START The input

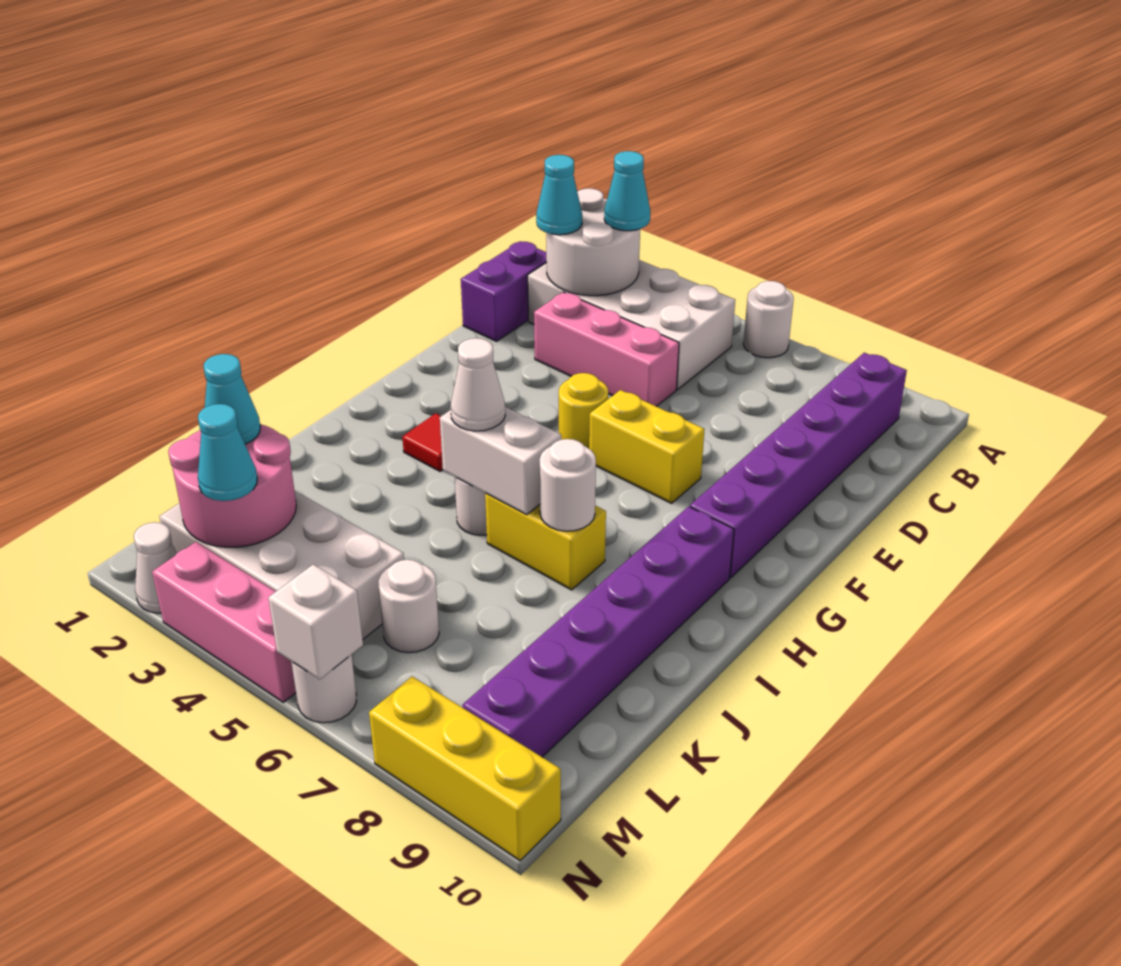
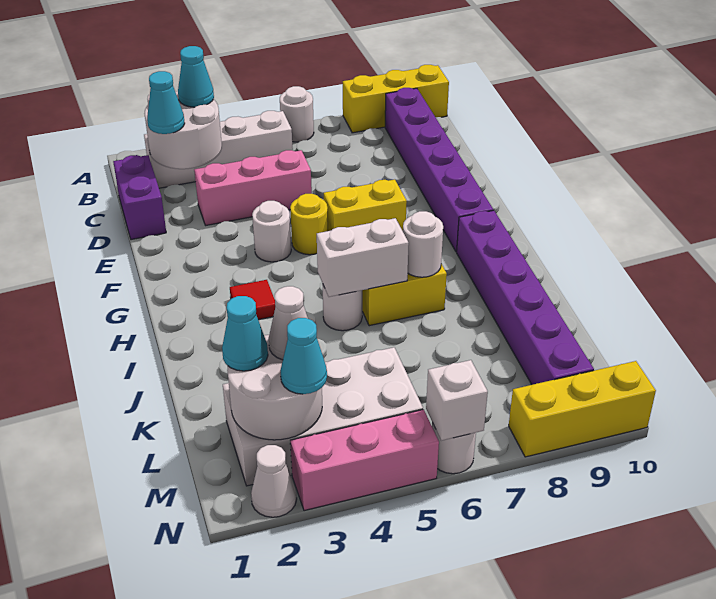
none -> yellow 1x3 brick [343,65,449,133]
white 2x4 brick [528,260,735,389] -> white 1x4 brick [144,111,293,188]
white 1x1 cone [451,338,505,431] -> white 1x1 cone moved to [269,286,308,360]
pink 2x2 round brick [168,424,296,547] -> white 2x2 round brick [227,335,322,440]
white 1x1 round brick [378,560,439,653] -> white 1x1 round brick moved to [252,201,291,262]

END The input

Task brief | For the listing above, find how many lines hold the word "white". Only the number should be written.

Response to this task | 4